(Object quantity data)
══════════

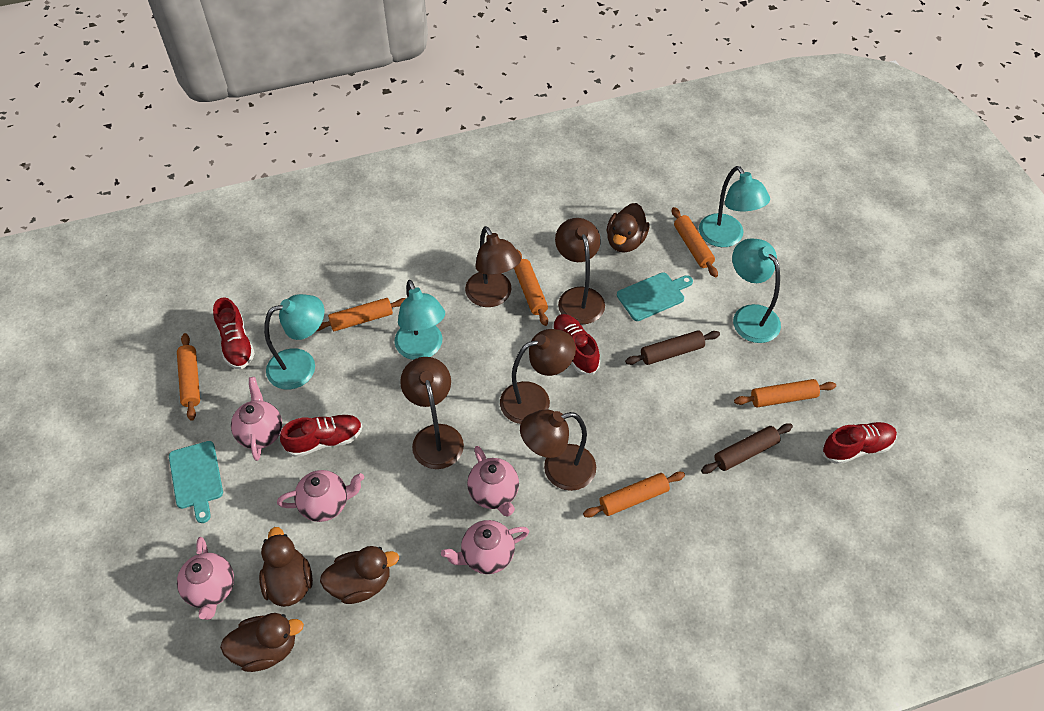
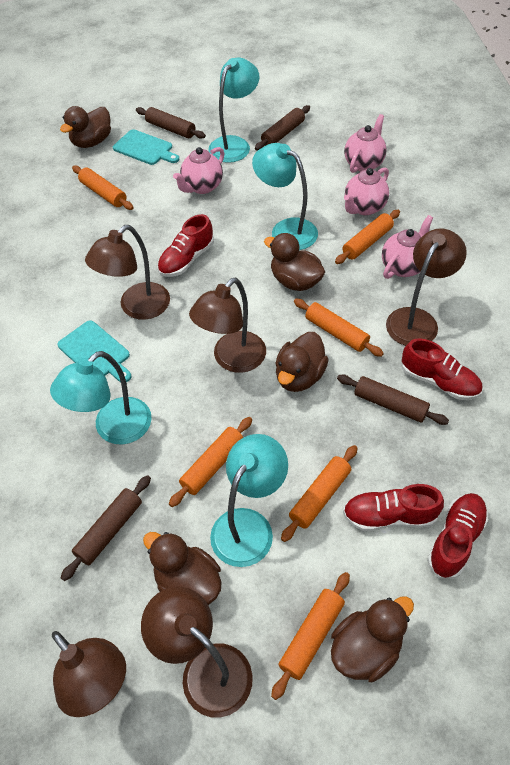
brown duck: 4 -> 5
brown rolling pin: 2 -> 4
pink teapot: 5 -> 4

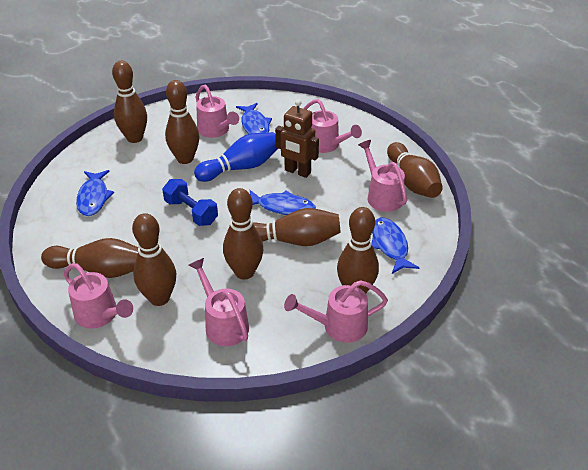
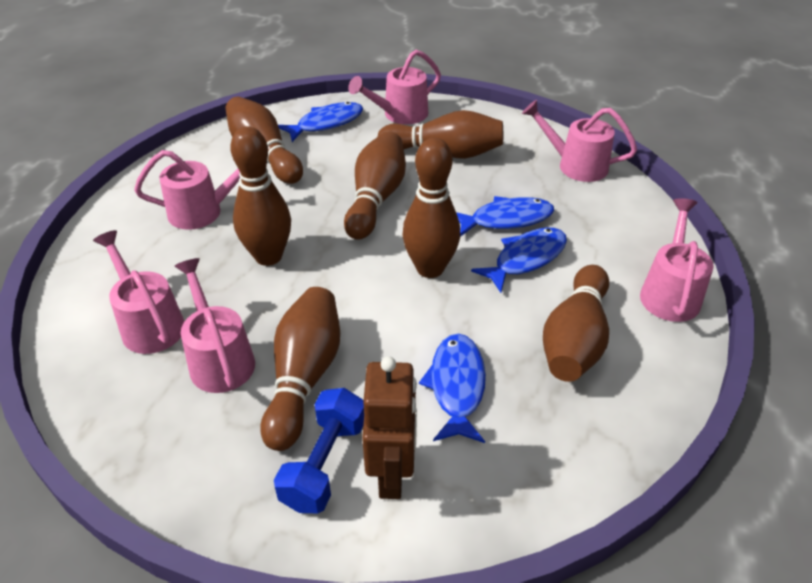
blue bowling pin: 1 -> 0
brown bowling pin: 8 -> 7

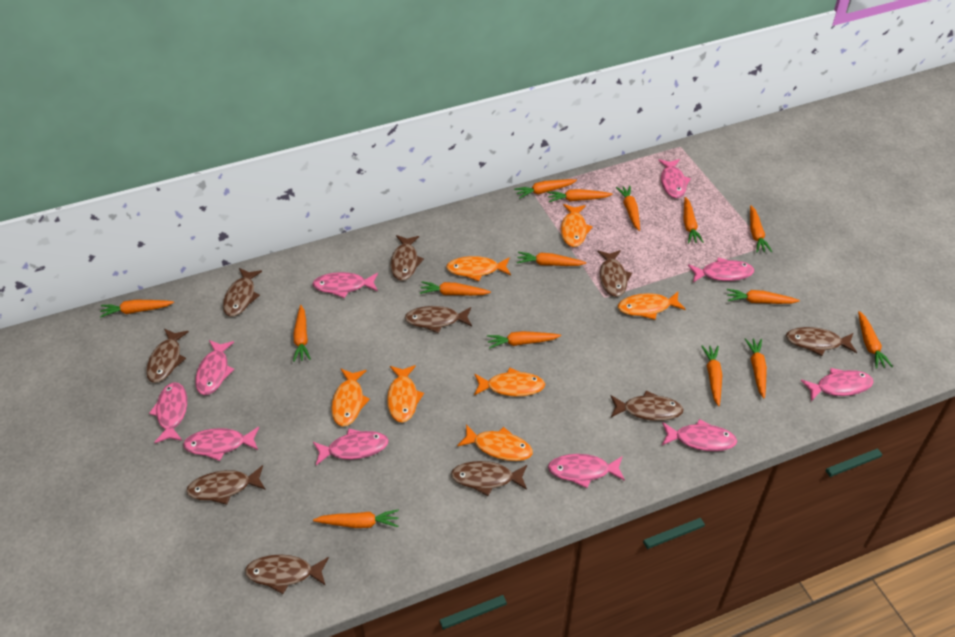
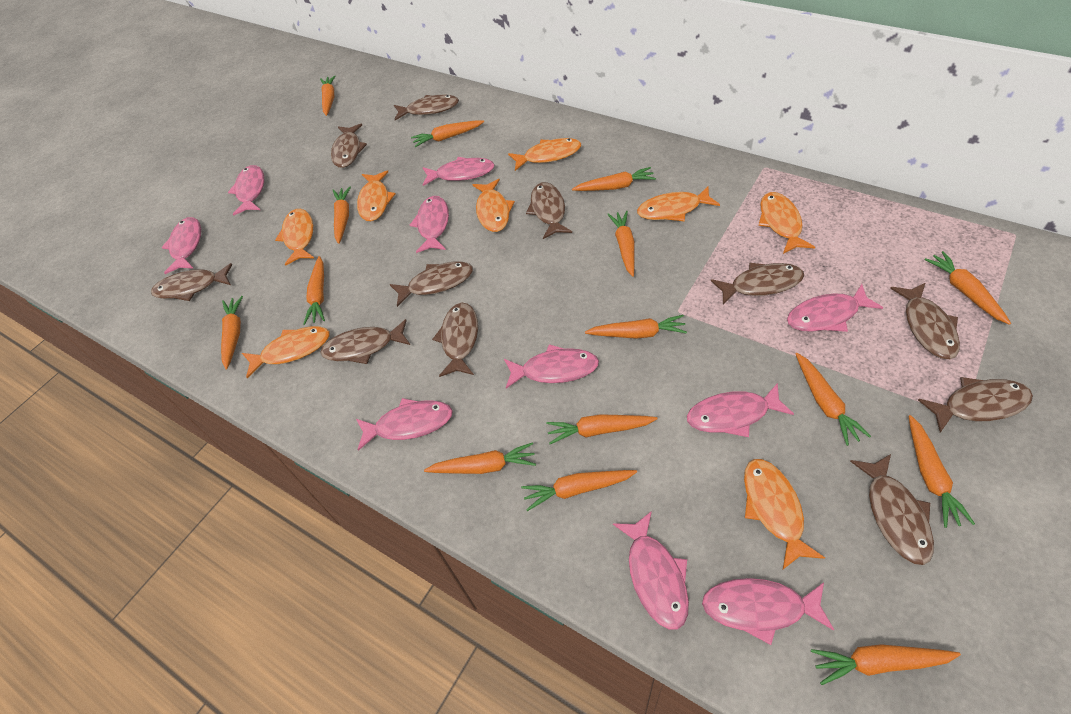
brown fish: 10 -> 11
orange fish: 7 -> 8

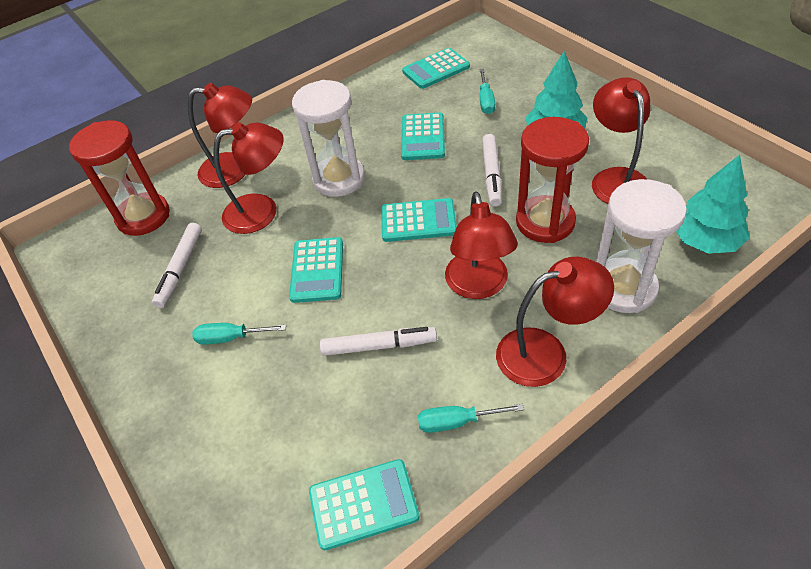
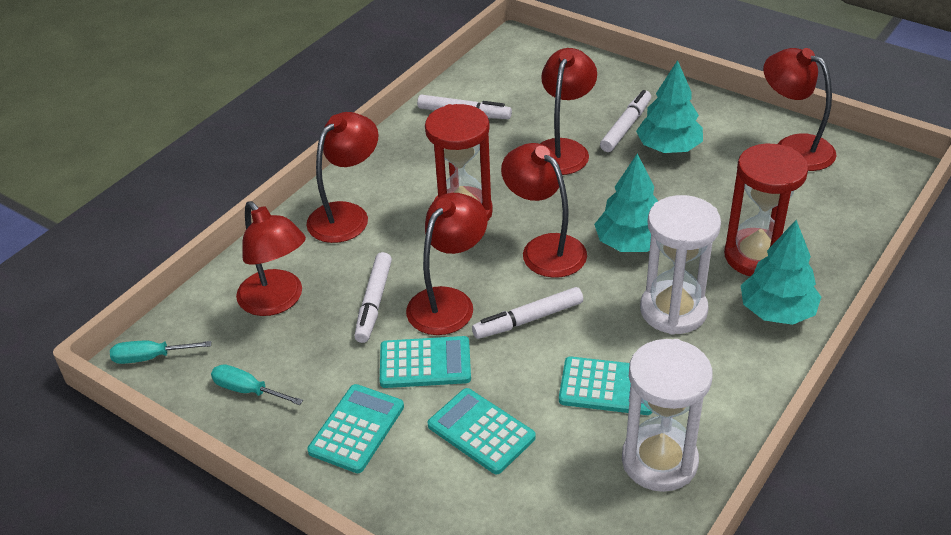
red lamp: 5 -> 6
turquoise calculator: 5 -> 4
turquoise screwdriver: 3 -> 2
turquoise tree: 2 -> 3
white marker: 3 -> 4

══════════

Your answer must be an exact copy of the records above, with no pictures included.

brown duck: 4 -> 5
brown rolling pin: 2 -> 4
pink teapot: 5 -> 4

blue bowling pin: 1 -> 0
brown bowling pin: 8 -> 7

brown fish: 10 -> 11
orange fish: 7 -> 8

red lamp: 5 -> 6
turquoise calculator: 5 -> 4
turquoise screwdriver: 3 -> 2
turquoise tree: 2 -> 3
white marker: 3 -> 4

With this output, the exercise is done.